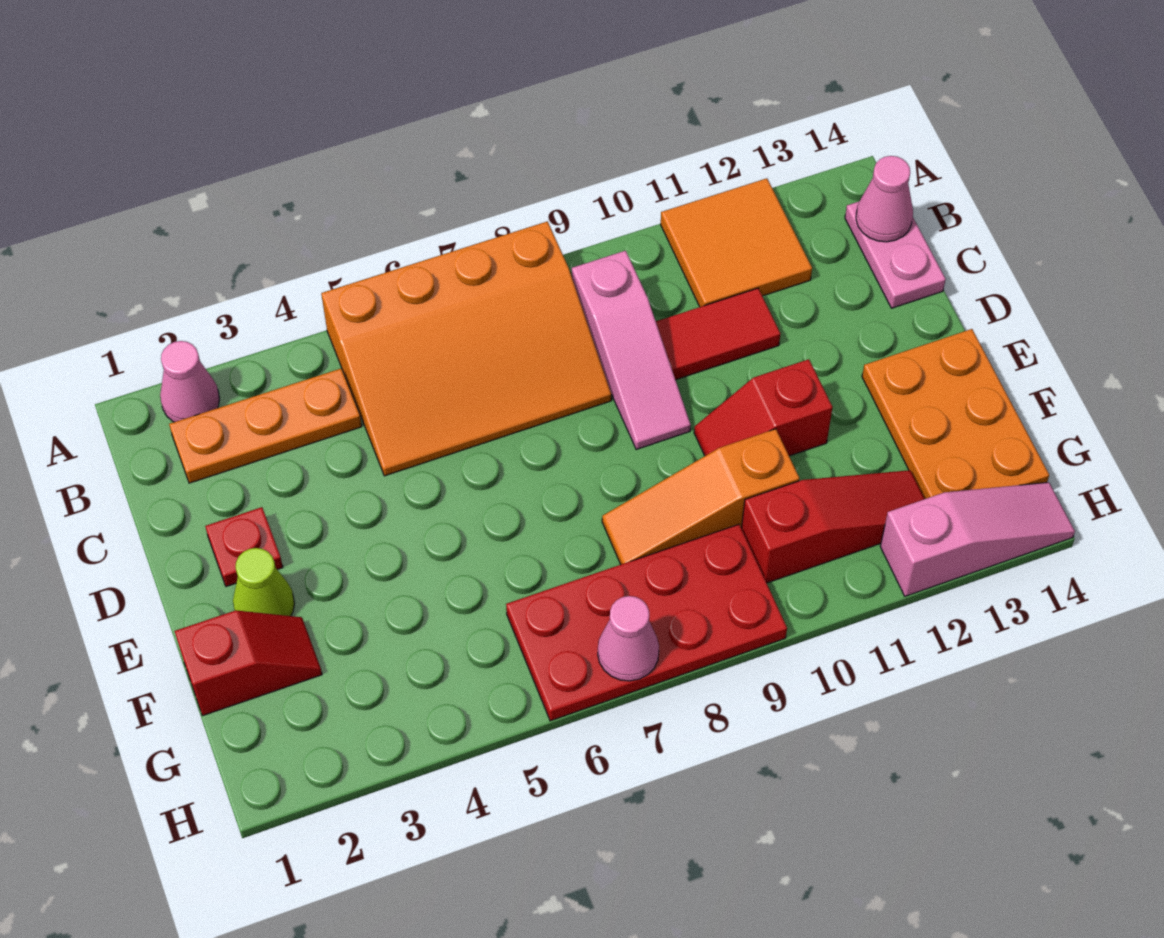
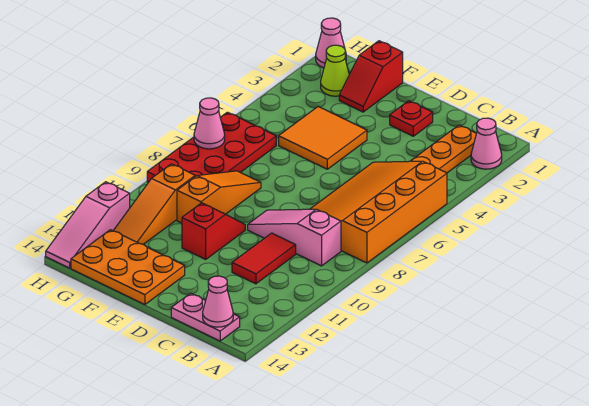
orange tile A11:B12 level 1 -> orange tile E4:F5 level 1
lime cone E2 level 1 -> lime cone G2 level 1
red slope G10:G12 level 1 top 10 -> orange slope G10:G12 level 1 top 10
none -> pink cone H1 level 1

- PROMPT
Output the full listing verbatim; pictures stay out.

- ANSWER TO THIS EXERCISE
orange tile A11:B12 level 1 -> orange tile E4:F5 level 1
lime cone E2 level 1 -> lime cone G2 level 1
red slope G10:G12 level 1 top 10 -> orange slope G10:G12 level 1 top 10
none -> pink cone H1 level 1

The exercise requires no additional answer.